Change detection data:
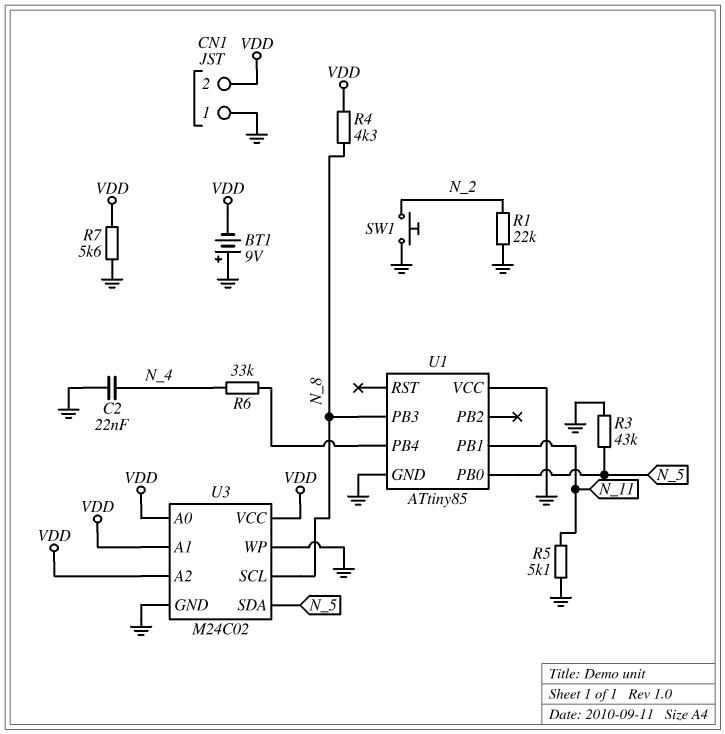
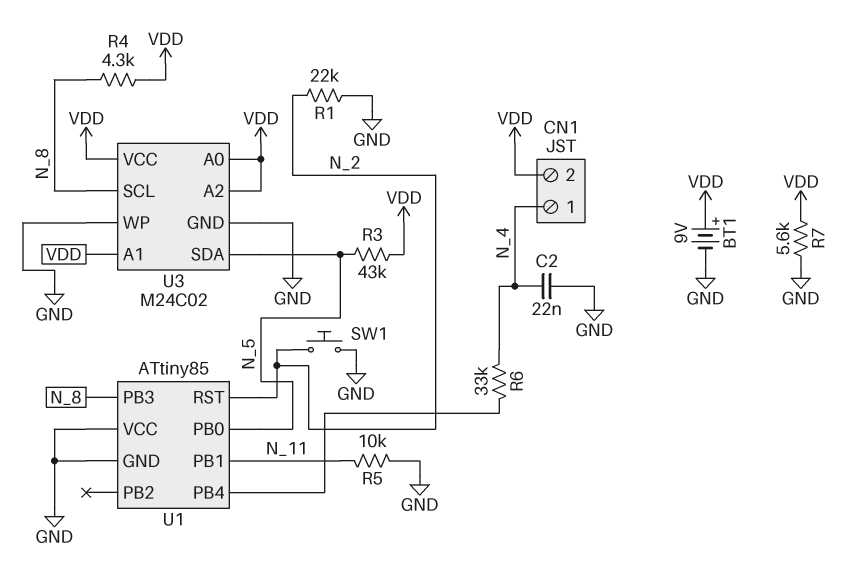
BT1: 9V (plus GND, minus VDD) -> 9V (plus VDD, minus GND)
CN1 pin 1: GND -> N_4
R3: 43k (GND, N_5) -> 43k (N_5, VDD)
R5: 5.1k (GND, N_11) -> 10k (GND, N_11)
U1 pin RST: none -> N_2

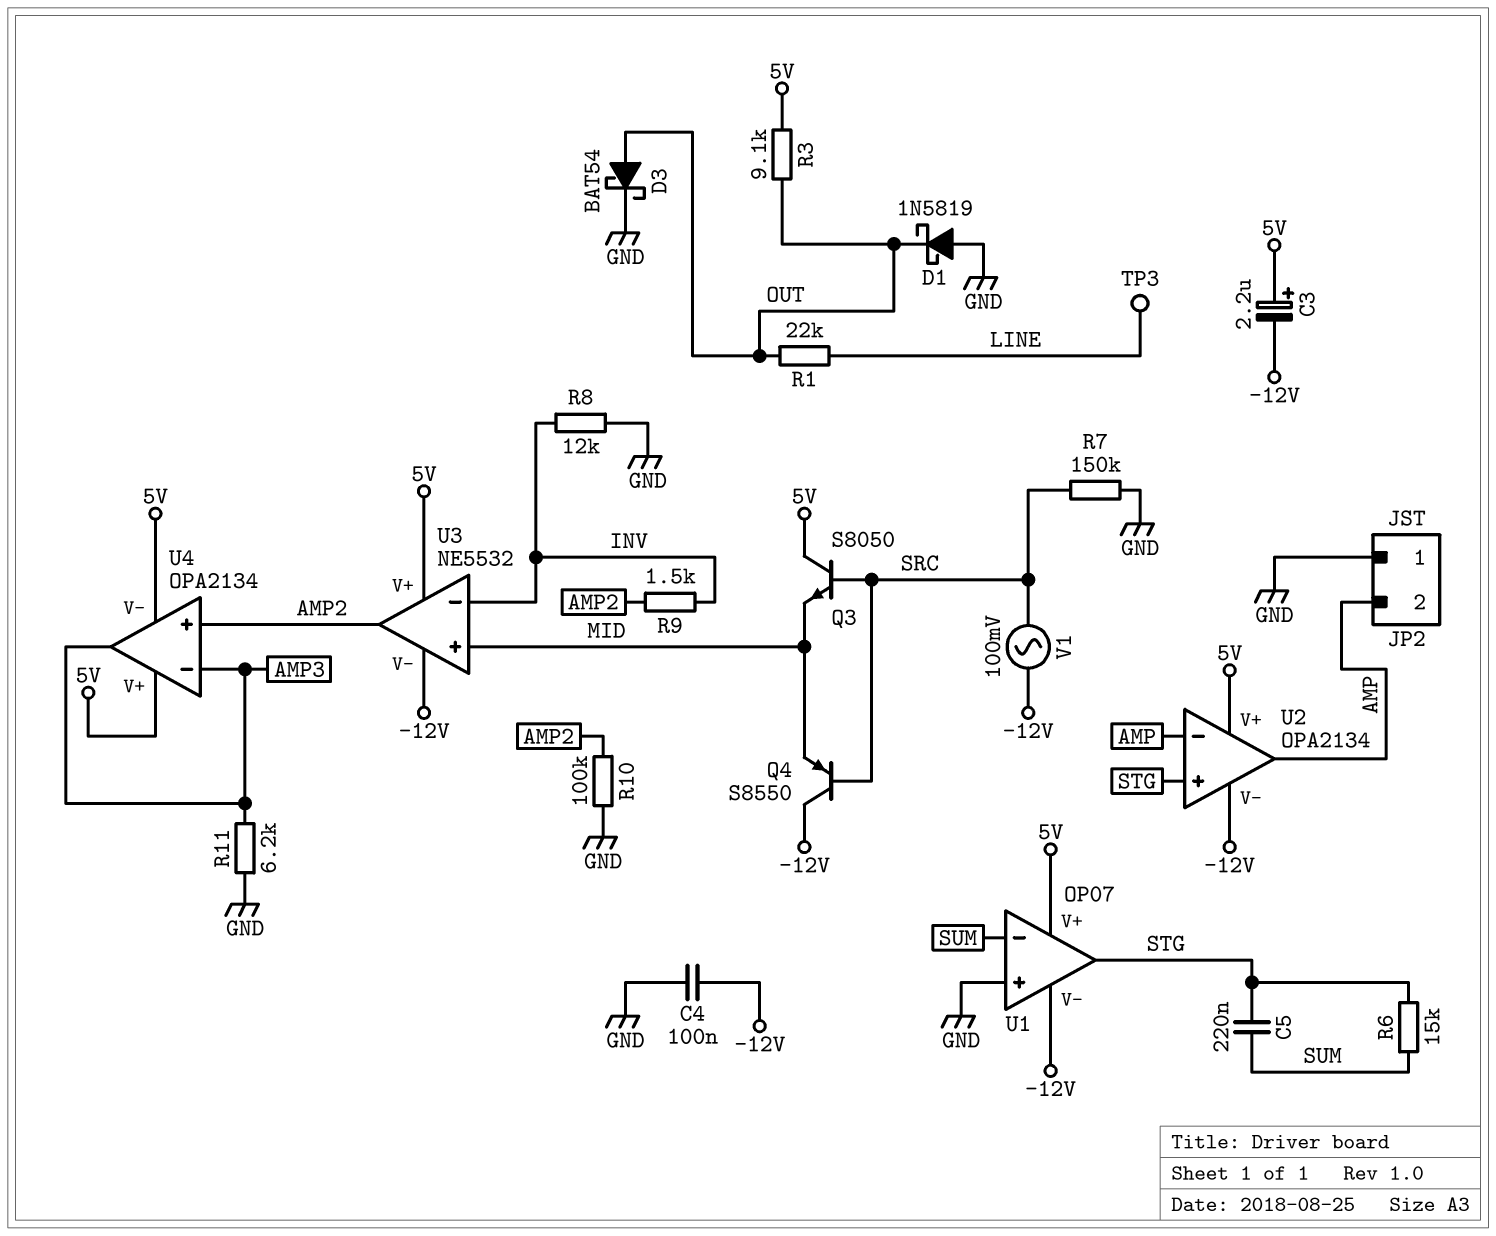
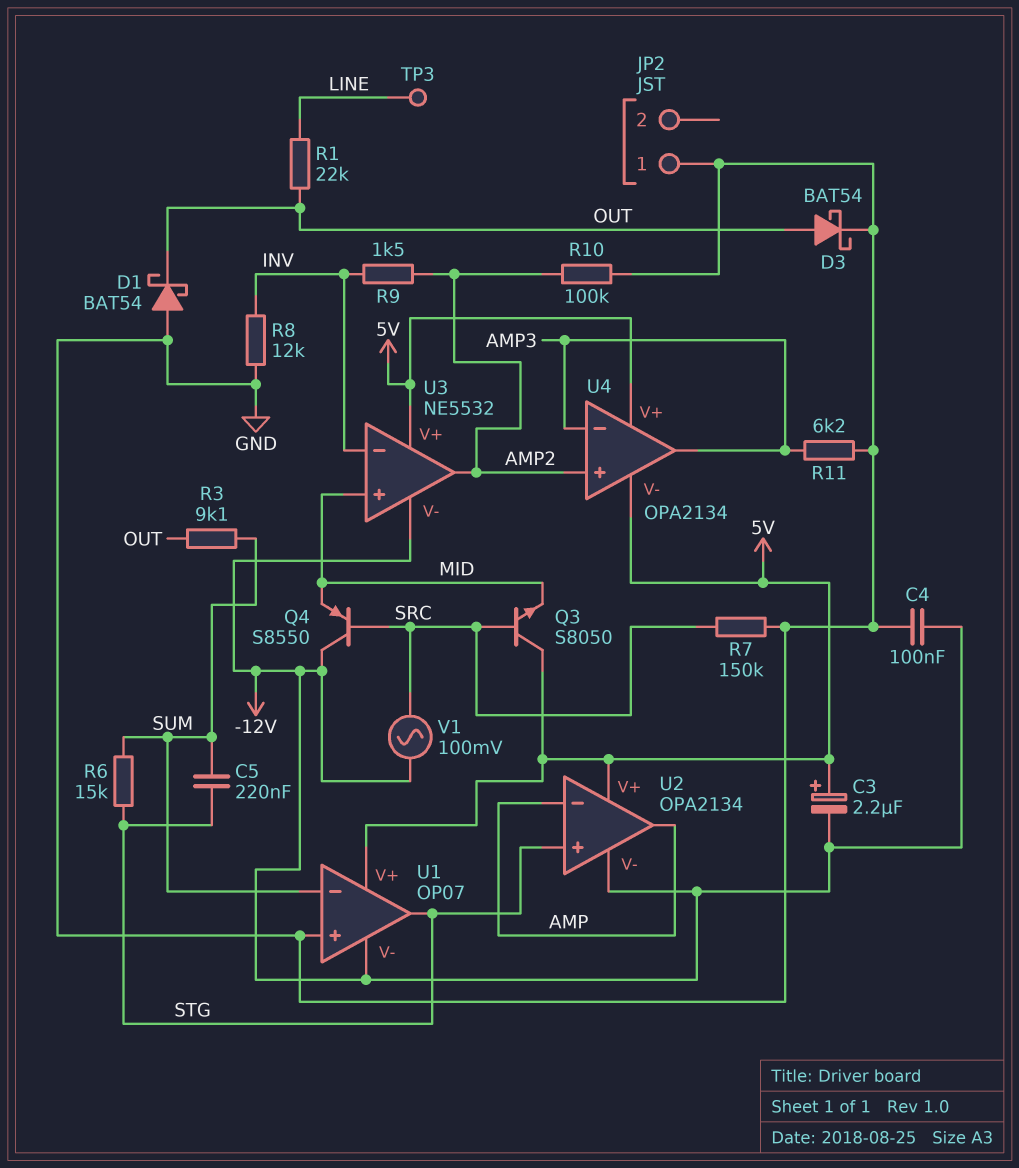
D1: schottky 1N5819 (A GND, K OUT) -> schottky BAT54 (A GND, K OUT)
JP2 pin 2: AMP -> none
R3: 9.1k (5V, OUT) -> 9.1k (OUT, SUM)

WHAT TO DO:
Copy the lines starting at the line that contains "U1 pin RST: none -> N_2" and running to the final line of the entries, inclusive; omit all pictures.

TASK ANSWER:
U1 pin RST: none -> N_2

D1: schottky 1N5819 (A GND, K OUT) -> schottky BAT54 (A GND, K OUT)
JP2 pin 2: AMP -> none
R3: 9.1k (5V, OUT) -> 9.1k (OUT, SUM)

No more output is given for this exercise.